TASK GOAL
Only the lines with the string "grey" are needed; return each of them from the entries below.

__________

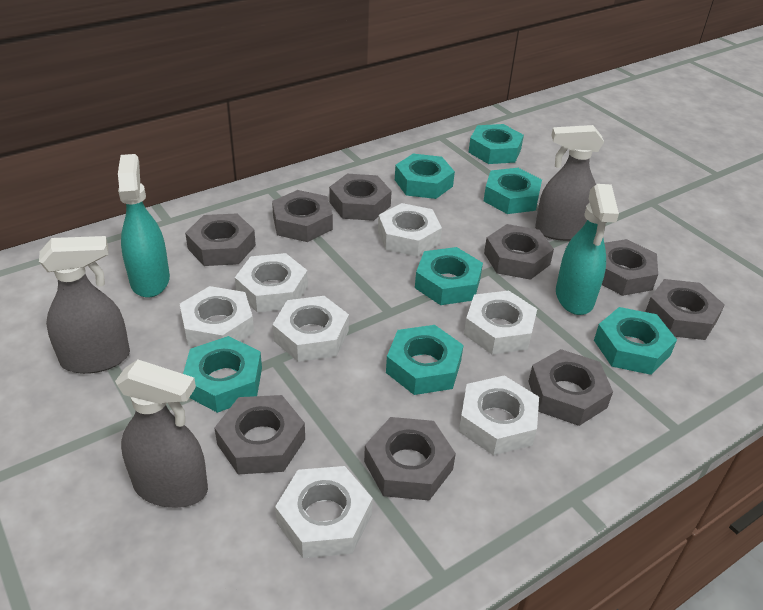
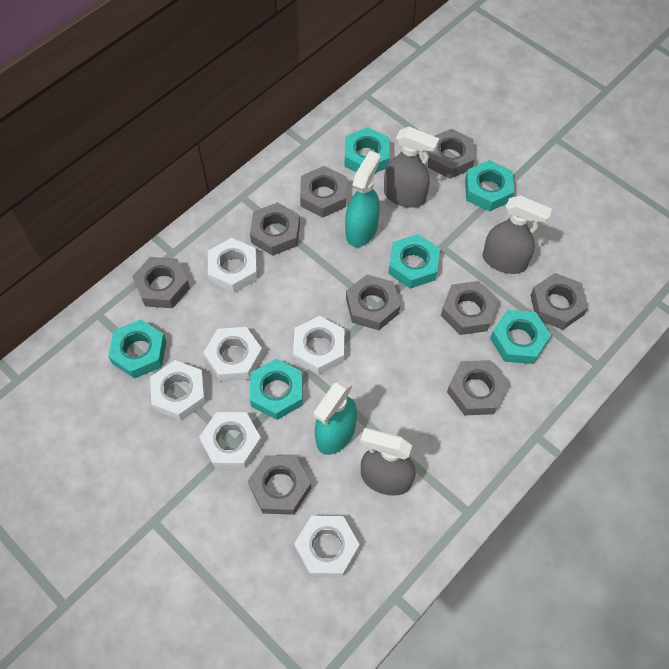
turquoise nut: [183,336,262,413] [386,325,464,395] [395,154,455,199] [415,247,483,305] [468,124,524,164] [484,168,542,214] [594,307,677,375] = 7 -> [108,320,166,379] [250,359,303,420] [345,127,390,173] [388,234,440,289] [465,160,514,212] [490,310,551,364] = 6
white nut: [180,286,254,347] [235,253,308,312] [273,296,349,362] [275,466,373,558] [378,203,442,257] [459,375,539,455] [464,290,537,355] = 7 -> [150,360,206,421] [199,412,262,469] [203,327,263,381] [208,238,258,293] [293,316,344,375] [294,516,360,577] = 6

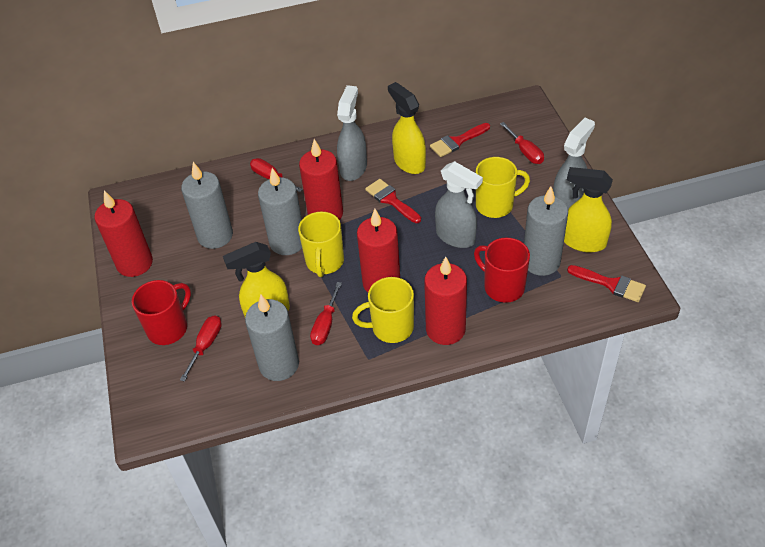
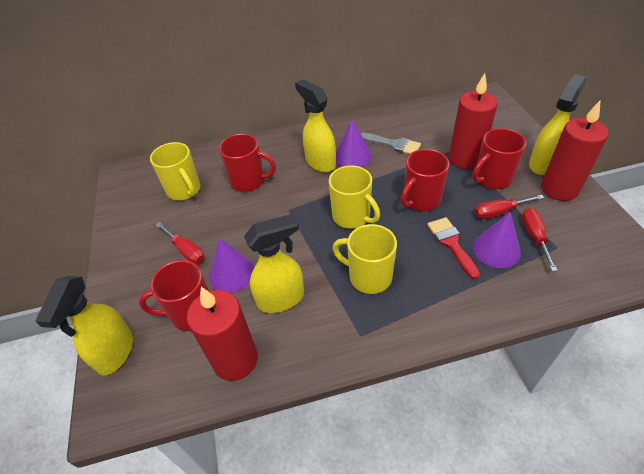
grey brush: none = 0 -> [361,132,421,154] = 1
grey candle: [181,162,233,249] [245,294,299,381] [258,168,302,255] [524,186,568,276] = 4 -> none = 0
grey spray bottle: [337,85,367,181] [435,161,483,248] [553,118,595,209] = 3 -> none = 0
purple cone: none = 0 -> [209,238,254,293] [336,119,372,167] [473,211,521,268] = 3
red brush: [365,179,421,223] [430,123,490,157] [567,265,646,302] = 3 -> [427,217,480,279] = 1
red candle: [95,190,153,277] [299,139,343,220] [357,209,400,292] [424,256,467,345] = 4 -> [187,287,258,381] [449,73,498,169] [541,101,609,201] = 3
red mug: [132,280,191,345] [474,238,530,303] = 2 -> [139,260,209,331] [219,134,276,192] [401,149,449,211] [472,128,526,189] = 4
red screwdriver: [180,315,222,382] [250,158,303,192] [310,282,342,345] [500,122,544,164] = 4 -> [156,222,204,264] [474,195,545,219] [522,208,558,271] = 3
yellow spray bottle: [223,242,290,316] [388,82,426,174] [564,167,613,253] = 3 -> [35,276,133,376] [244,214,304,313] [295,79,336,172] [529,74,587,175] = 4

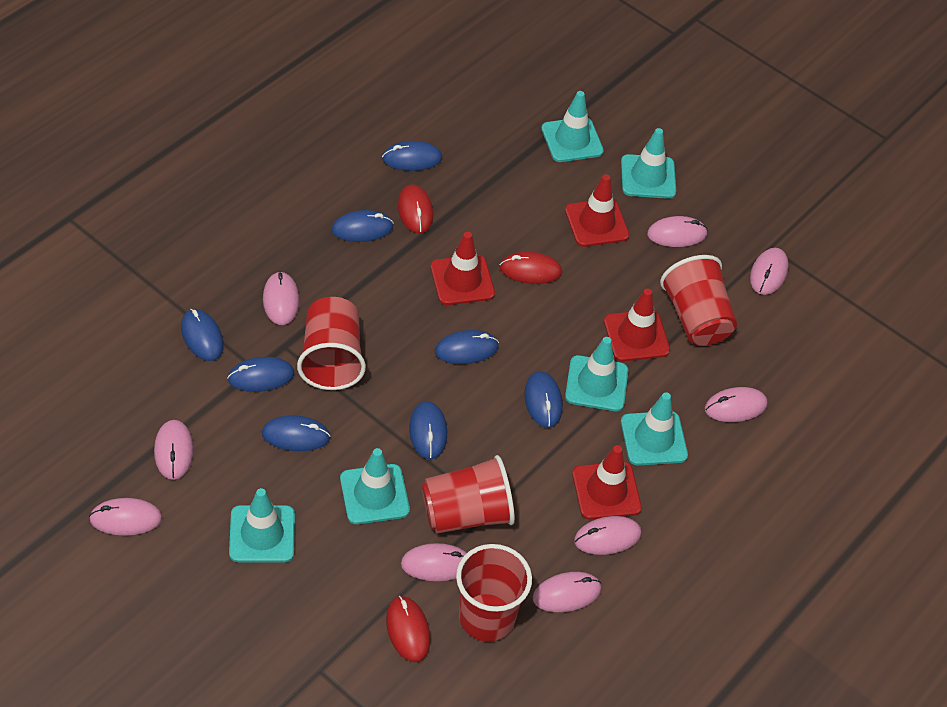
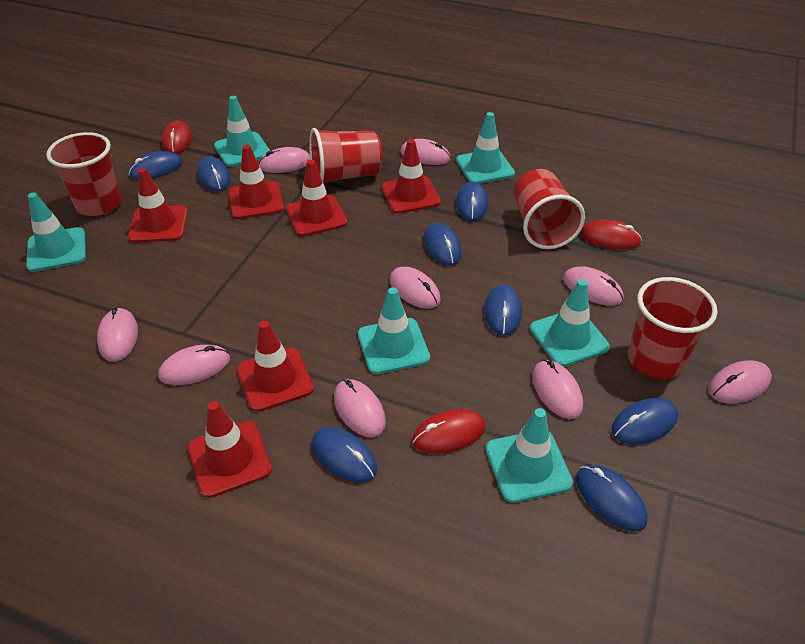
red traffic cone: [430,232,495,305] [565,174,629,247] [572,445,642,520] [604,288,670,362] = 4 -> [128,168,188,243] [188,401,272,498] [229,145,284,219] [237,321,314,412] [286,160,347,236] [381,139,441,214] = 6

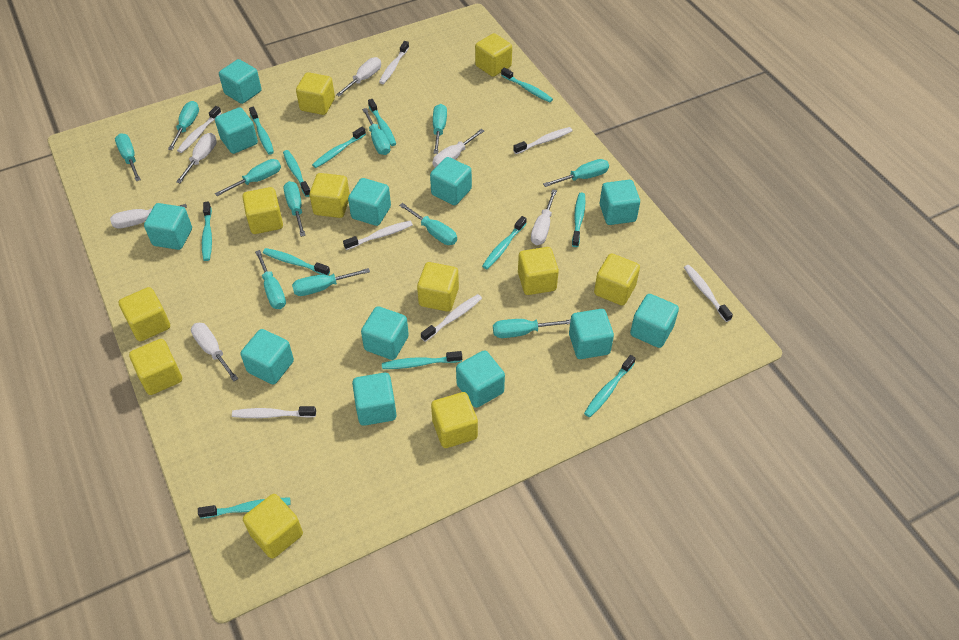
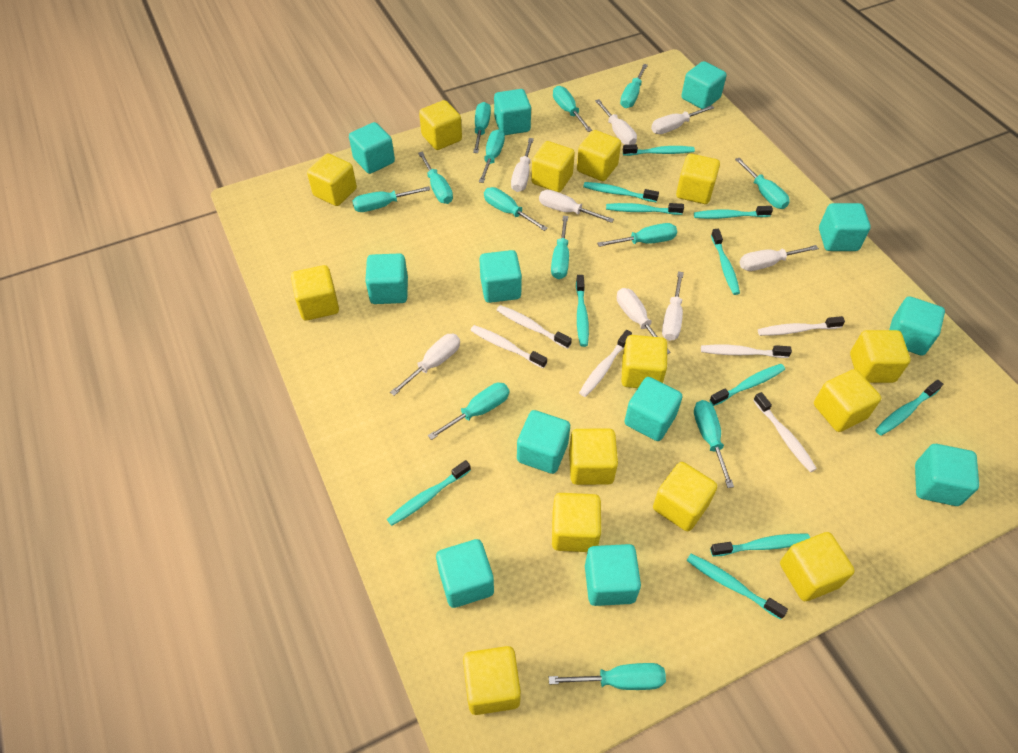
turquoise screwdriver: [115,133,141,181] [168,101,199,150] [215,159,281,196] [255,250,286,309] [283,181,306,237] [292,268,370,296] [362,108,390,155] [399,203,457,245] [433,104,447,154] [493,319,571,338] [543,159,609,187] = 11 -> [352,186,430,212] [418,151,453,204] [428,383,509,440] [473,102,491,153] [479,129,505,183] [484,187,548,231] [549,663,666,690] [551,216,569,279] [553,86,592,132] [597,223,677,247] [620,64,648,108] [694,400,734,488] [735,158,790,209] = 13
turquoise toothbrush: [198,498,291,519] [202,202,212,261] [249,107,274,155] [263,248,330,276] [283,150,310,197] [312,126,366,168] [368,99,396,146] [382,351,462,369] [482,216,527,269] [501,68,553,102] [572,193,585,247] [584,355,636,417] = 12 -> [387,460,471,526] [576,275,589,347] [583,182,659,202] [606,203,684,215] [623,144,695,156] [687,554,788,619] [694,206,773,219] [709,364,785,406] [710,534,810,557] [711,229,740,295] [875,380,943,435] = 11
white screwdriver: [110,204,187,229] [176,133,217,183] [191,323,238,382] [336,57,381,97] [432,129,484,168] [531,189,557,245] = 6 -> [390,334,460,396] [511,138,534,192] [539,190,614,223] [595,99,637,145] [617,288,671,354] [651,105,714,134] [662,271,684,341] [739,245,819,271] = 8
white toothbrush: [177,106,221,153] [232,406,316,418] [343,221,413,250] [379,41,409,84] [421,294,482,342] [513,127,572,154] [684,265,733,322] = 7 -> [470,325,547,368] [497,305,572,349] [579,330,632,397] [701,345,792,358] [753,392,817,472] [758,316,845,336] = 6
yellow cube: [119,287,170,341] [129,339,182,395] [242,187,283,234] [243,494,303,559] [296,72,335,115] [310,173,350,218] [417,262,459,312] [431,392,478,448] [475,33,512,77] [518,247,559,295] [594,253,640,306] = 11 -> [291,265,339,320] [307,153,357,206] [419,100,462,150] [463,646,521,715] [531,141,575,192] [552,493,601,552] [569,429,618,485] [577,130,621,181] [621,335,667,388] [653,462,717,531] [676,154,720,204] [780,532,855,601] [814,369,881,432] [850,330,910,383] = 14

__________

RESPONSE TO THIS EXERCISE
grey brush: none = 0 -> [361,132,421,154] = 1
grey candle: [181,162,233,249] [245,294,299,381] [258,168,302,255] [524,186,568,276] = 4 -> none = 0
grey spray bottle: [337,85,367,181] [435,161,483,248] [553,118,595,209] = 3 -> none = 0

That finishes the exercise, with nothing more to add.